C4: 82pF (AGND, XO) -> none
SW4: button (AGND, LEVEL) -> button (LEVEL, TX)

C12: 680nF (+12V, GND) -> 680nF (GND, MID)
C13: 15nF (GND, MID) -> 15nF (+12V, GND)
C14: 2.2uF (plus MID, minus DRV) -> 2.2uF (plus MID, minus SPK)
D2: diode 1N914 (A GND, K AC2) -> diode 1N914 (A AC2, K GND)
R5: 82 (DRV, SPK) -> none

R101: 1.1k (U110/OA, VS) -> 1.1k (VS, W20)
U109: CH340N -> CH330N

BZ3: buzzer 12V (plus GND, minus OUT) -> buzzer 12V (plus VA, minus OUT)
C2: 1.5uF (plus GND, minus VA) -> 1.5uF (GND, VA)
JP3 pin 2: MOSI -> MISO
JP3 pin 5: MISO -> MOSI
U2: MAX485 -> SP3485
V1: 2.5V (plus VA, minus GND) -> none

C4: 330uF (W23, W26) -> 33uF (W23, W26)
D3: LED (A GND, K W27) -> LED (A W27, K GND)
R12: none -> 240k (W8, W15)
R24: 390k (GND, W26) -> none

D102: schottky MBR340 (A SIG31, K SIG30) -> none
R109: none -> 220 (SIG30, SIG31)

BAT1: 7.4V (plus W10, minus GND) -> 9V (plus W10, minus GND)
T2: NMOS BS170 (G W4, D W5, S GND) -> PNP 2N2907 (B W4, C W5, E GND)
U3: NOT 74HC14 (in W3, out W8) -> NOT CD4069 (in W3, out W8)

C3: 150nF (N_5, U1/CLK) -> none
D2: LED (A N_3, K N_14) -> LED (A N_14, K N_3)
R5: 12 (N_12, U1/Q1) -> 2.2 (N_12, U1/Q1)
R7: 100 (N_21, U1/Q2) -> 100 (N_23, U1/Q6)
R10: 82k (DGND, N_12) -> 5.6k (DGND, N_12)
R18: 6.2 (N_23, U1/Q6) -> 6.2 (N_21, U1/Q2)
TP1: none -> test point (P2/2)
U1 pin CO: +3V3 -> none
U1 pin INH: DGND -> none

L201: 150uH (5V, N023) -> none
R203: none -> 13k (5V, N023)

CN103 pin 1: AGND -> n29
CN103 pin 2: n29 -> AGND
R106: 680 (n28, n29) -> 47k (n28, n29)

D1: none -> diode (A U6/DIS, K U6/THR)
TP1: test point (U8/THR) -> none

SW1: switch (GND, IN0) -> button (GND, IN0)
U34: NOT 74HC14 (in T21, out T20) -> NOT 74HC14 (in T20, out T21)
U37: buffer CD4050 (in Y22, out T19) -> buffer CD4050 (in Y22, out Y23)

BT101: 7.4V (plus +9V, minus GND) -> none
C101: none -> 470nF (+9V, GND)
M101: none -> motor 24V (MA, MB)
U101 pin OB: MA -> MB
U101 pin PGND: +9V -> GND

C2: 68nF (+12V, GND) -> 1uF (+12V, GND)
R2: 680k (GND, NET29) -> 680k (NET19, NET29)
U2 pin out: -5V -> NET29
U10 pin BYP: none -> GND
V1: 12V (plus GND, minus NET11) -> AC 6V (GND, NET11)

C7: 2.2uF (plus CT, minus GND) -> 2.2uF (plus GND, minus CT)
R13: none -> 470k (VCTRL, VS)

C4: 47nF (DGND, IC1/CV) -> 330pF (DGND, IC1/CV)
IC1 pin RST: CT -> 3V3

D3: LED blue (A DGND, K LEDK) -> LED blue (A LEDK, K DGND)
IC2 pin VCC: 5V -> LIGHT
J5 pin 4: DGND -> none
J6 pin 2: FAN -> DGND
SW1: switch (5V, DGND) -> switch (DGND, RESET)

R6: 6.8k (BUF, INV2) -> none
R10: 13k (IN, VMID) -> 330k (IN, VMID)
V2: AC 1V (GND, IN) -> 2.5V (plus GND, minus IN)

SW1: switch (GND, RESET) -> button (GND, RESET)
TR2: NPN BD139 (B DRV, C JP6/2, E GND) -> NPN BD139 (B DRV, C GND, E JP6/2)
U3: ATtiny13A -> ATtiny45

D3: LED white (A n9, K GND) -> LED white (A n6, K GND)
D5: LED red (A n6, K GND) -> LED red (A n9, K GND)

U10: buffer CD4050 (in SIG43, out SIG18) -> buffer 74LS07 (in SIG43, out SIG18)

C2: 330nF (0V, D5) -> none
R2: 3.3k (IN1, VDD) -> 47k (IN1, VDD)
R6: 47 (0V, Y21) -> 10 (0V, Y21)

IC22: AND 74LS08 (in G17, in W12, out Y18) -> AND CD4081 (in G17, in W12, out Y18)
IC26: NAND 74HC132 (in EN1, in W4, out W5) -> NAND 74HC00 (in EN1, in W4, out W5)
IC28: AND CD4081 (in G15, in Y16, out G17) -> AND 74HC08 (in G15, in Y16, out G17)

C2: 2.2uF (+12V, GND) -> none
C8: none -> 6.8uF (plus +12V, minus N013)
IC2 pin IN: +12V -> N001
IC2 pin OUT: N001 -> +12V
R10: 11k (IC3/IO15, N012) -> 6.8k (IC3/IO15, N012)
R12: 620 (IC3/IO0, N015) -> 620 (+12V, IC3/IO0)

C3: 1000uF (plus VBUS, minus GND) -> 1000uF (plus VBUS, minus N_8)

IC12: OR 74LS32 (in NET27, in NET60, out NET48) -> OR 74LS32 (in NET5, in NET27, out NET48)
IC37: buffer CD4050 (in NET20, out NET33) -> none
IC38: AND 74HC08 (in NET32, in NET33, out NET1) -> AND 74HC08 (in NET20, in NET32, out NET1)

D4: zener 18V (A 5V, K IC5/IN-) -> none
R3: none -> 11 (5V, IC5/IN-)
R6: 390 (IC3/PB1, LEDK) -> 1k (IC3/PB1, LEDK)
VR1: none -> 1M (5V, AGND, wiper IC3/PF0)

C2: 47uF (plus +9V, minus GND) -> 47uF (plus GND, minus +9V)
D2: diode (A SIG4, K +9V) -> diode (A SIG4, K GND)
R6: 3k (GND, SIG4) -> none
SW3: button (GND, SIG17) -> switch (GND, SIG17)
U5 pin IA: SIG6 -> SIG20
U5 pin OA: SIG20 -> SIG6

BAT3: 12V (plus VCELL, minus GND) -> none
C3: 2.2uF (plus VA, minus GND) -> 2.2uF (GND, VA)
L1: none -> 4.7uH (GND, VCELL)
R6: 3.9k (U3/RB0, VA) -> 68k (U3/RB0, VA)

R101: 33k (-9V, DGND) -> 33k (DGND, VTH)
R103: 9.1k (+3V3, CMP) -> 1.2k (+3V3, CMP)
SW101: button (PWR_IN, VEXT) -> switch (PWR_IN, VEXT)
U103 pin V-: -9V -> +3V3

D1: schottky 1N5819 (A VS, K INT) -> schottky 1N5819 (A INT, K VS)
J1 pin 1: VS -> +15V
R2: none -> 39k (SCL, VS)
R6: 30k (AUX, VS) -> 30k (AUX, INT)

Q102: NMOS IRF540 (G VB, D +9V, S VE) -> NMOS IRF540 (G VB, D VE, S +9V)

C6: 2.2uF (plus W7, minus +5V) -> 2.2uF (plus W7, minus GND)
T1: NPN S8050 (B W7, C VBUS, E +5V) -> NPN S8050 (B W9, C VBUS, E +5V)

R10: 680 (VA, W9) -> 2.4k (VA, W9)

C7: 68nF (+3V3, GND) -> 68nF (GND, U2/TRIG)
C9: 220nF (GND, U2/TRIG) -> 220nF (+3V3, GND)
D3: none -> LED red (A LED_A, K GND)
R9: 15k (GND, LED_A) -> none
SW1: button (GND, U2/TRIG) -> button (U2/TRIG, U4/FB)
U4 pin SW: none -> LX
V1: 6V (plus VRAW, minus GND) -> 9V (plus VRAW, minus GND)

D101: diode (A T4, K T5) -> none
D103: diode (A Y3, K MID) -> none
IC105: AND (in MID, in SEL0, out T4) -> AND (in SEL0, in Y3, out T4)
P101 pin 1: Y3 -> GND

········

• WHAT IS NEEDED: Nothing but the lines from the one containing "R6: 30k (AUX, VS) -> 30k (AUX, INT)" through the last line of the data above should be given again, each exactly as it stands.

• ANSWER TO THE EXERCISE:
R6: 30k (AUX, VS) -> 30k (AUX, INT)

Q102: NMOS IRF540 (G VB, D +9V, S VE) -> NMOS IRF540 (G VB, D VE, S +9V)

C6: 2.2uF (plus W7, minus +5V) -> 2.2uF (plus W7, minus GND)
T1: NPN S8050 (B W7, C VBUS, E +5V) -> NPN S8050 (B W9, C VBUS, E +5V)

R10: 680 (VA, W9) -> 2.4k (VA, W9)

C7: 68nF (+3V3, GND) -> 68nF (GND, U2/TRIG)
C9: 220nF (GND, U2/TRIG) -> 220nF (+3V3, GND)
D3: none -> LED red (A LED_A, K GND)
R9: 15k (GND, LED_A) -> none
SW1: button (GND, U2/TRIG) -> button (U2/TRIG, U4/FB)
U4 pin SW: none -> LX
V1: 6V (plus VRAW, minus GND) -> 9V (plus VRAW, minus GND)

D101: diode (A T4, K T5) -> none
D103: diode (A Y3, K MID) -> none
IC105: AND (in MID, in SEL0, out T4) -> AND (in SEL0, in Y3, out T4)
P101 pin 1: Y3 -> GND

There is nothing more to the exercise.